# Required action
An exact copy of the listing is required, with its pictures removed.

# Available data
--------------------
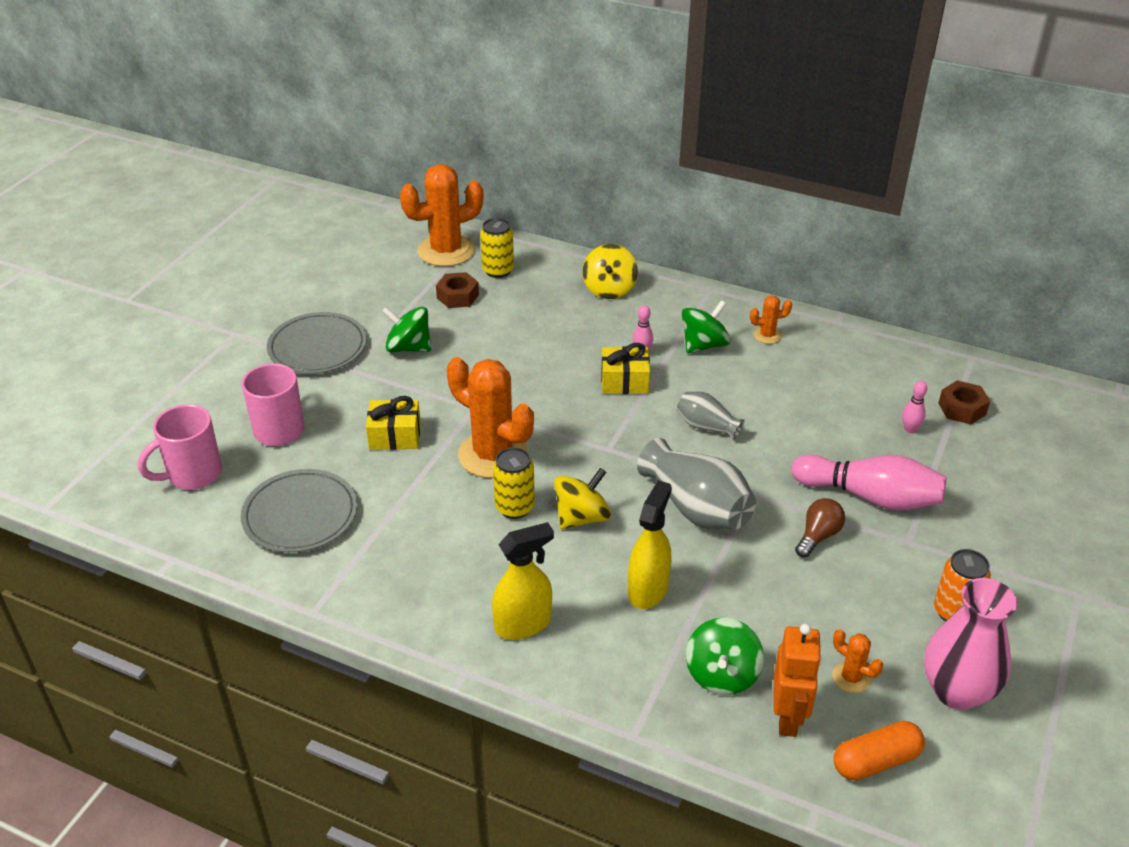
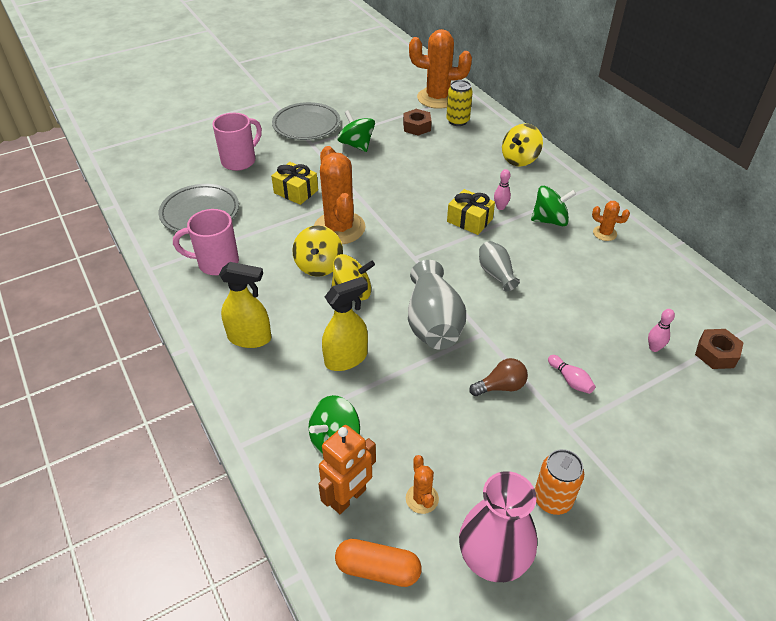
camera: 35 degrees right, 5 degrees up
(193, 475) = (172, 166): pink mug -> pink mug (216, 263)
(514, 507) = (319, 265): yellow can -> yellow spinning top
(870, 497) = (570, 380): pink bowling pin -> pink bowling pin, size x0.44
--------------------
# Task response
camera: 35 degrees right, 5 degrees up
(193, 475) = (172, 166): pink mug -> pink mug (216, 263)
(514, 507) = (319, 265): yellow can -> yellow spinning top
(870, 497) = (570, 380): pink bowling pin -> pink bowling pin, size x0.44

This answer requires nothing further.